(Beginning of Task data)
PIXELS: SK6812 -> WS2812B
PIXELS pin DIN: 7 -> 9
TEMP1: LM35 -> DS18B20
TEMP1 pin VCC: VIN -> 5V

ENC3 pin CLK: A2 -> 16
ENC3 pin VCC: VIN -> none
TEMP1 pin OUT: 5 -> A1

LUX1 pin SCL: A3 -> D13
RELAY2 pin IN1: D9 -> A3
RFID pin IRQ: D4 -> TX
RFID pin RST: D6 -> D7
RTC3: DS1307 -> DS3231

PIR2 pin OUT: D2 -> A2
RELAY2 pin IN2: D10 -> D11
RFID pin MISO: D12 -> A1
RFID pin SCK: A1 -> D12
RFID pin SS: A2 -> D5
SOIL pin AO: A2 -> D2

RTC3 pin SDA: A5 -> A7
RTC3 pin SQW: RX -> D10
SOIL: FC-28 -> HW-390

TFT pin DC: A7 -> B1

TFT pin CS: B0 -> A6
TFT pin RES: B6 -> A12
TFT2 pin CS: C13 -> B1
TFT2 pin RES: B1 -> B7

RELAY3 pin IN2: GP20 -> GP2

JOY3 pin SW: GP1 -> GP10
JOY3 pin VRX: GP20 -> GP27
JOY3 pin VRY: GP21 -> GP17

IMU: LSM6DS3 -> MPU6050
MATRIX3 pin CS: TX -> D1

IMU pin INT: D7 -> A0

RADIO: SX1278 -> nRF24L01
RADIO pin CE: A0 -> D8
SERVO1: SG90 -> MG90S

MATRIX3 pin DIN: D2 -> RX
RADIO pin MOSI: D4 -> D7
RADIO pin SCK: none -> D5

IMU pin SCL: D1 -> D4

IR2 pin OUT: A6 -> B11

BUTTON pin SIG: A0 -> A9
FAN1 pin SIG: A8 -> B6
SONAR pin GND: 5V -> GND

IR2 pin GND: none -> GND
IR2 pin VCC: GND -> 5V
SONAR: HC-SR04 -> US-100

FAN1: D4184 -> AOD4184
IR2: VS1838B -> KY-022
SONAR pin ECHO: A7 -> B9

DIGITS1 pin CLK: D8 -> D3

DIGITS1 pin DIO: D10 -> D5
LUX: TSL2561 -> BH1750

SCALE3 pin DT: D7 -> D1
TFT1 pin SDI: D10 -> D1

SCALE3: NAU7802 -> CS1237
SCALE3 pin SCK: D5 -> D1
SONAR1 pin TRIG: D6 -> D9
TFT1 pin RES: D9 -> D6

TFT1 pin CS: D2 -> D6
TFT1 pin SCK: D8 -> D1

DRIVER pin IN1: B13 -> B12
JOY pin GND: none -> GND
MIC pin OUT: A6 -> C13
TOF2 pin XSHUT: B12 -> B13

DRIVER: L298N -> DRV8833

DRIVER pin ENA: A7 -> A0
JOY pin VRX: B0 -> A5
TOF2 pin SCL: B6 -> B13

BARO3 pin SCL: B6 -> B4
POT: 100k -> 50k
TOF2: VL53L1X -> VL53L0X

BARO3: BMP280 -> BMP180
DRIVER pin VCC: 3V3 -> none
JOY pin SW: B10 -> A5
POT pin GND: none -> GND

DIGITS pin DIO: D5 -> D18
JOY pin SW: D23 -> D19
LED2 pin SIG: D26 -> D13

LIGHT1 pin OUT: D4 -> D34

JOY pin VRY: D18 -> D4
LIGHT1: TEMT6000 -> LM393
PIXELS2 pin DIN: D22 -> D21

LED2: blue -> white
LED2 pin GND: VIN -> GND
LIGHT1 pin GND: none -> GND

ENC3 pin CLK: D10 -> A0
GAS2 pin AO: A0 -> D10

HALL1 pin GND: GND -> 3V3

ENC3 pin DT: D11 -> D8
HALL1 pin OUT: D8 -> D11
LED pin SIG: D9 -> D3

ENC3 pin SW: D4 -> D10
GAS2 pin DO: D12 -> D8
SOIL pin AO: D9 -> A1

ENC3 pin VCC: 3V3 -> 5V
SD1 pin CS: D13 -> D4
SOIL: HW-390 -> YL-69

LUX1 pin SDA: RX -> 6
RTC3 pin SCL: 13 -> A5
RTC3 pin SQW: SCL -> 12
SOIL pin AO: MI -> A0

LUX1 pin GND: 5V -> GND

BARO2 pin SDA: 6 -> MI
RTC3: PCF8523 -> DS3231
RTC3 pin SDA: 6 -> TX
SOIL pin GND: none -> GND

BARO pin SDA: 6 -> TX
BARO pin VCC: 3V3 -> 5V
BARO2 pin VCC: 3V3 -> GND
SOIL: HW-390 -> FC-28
(End of Task data)
The expected answer is an exact copy of the lines above, beginning at the line with "RTC3 pin SQW: RX -> D10" and ending at the line with "RADIO: SX1278 -> nRF24L01", with both ends in.

RTC3 pin SQW: RX -> D10
SOIL: FC-28 -> HW-390

TFT pin DC: A7 -> B1

TFT pin CS: B0 -> A6
TFT pin RES: B6 -> A12
TFT2 pin CS: C13 -> B1
TFT2 pin RES: B1 -> B7

RELAY3 pin IN2: GP20 -> GP2

JOY3 pin SW: GP1 -> GP10
JOY3 pin VRX: GP20 -> GP27
JOY3 pin VRY: GP21 -> GP17

IMU: LSM6DS3 -> MPU6050
MATRIX3 pin CS: TX -> D1

IMU pin INT: D7 -> A0

RADIO: SX1278 -> nRF24L01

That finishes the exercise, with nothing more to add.